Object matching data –
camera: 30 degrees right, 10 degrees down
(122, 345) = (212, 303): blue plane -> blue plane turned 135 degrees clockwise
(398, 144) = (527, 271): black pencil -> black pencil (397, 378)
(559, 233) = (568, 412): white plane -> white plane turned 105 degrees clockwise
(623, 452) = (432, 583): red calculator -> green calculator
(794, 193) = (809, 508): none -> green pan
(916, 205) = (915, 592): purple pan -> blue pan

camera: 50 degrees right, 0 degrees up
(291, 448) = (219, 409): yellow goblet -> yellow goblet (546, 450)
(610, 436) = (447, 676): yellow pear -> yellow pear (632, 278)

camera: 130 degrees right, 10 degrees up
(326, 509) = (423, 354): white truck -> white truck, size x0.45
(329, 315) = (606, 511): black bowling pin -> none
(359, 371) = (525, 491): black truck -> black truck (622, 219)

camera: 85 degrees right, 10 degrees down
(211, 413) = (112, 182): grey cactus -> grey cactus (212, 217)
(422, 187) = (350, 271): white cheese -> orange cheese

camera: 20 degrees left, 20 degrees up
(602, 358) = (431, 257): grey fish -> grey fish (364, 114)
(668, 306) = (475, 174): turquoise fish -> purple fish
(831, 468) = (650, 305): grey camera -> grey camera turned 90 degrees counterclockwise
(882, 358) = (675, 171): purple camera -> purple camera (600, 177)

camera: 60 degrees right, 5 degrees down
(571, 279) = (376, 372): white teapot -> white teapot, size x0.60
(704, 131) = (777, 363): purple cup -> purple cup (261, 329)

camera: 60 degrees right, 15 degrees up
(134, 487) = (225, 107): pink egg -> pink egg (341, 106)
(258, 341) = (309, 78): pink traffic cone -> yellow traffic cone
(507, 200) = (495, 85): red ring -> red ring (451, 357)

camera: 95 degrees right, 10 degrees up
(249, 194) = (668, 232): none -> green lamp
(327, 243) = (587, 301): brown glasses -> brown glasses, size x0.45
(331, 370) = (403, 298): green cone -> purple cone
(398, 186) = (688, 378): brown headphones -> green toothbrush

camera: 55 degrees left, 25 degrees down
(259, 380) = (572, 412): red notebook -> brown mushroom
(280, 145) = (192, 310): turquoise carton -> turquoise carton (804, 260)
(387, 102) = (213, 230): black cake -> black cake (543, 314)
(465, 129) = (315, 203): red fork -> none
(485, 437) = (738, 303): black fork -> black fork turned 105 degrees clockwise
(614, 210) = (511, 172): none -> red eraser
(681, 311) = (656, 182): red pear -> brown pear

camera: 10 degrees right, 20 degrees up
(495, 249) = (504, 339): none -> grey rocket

Task brief – Above are the entries. Output exactly the lines beginning with the line that has "(623, 452) = (432, 583): red" and ending with the line that has "camera: 95 degrees right, 10 degrees up".

Reply to the task –
(623, 452) = (432, 583): red calculator -> green calculator
(794, 193) = (809, 508): none -> green pan
(916, 205) = (915, 592): purple pan -> blue pan

camera: 50 degrees right, 0 degrees up
(291, 448) = (219, 409): yellow goblet -> yellow goblet (546, 450)
(610, 436) = (447, 676): yellow pear -> yellow pear (632, 278)

camera: 130 degrees right, 10 degrees up
(326, 509) = (423, 354): white truck -> white truck, size x0.45
(329, 315) = (606, 511): black bowling pin -> none
(359, 371) = (525, 491): black truck -> black truck (622, 219)

camera: 85 degrees right, 10 degrees down
(211, 413) = (112, 182): grey cactus -> grey cactus (212, 217)
(422, 187) = (350, 271): white cheese -> orange cheese

camera: 20 degrees left, 20 degrees up
(602, 358) = (431, 257): grey fish -> grey fish (364, 114)
(668, 306) = (475, 174): turquoise fish -> purple fish
(831, 468) = (650, 305): grey camera -> grey camera turned 90 degrees counterclockwise
(882, 358) = (675, 171): purple camera -> purple camera (600, 177)

camera: 60 degrees right, 5 degrees down
(571, 279) = (376, 372): white teapot -> white teapot, size x0.60
(704, 131) = (777, 363): purple cup -> purple cup (261, 329)

camera: 60 degrees right, 15 degrees up
(134, 487) = (225, 107): pink egg -> pink egg (341, 106)
(258, 341) = (309, 78): pink traffic cone -> yellow traffic cone
(507, 200) = (495, 85): red ring -> red ring (451, 357)

camera: 95 degrees right, 10 degrees up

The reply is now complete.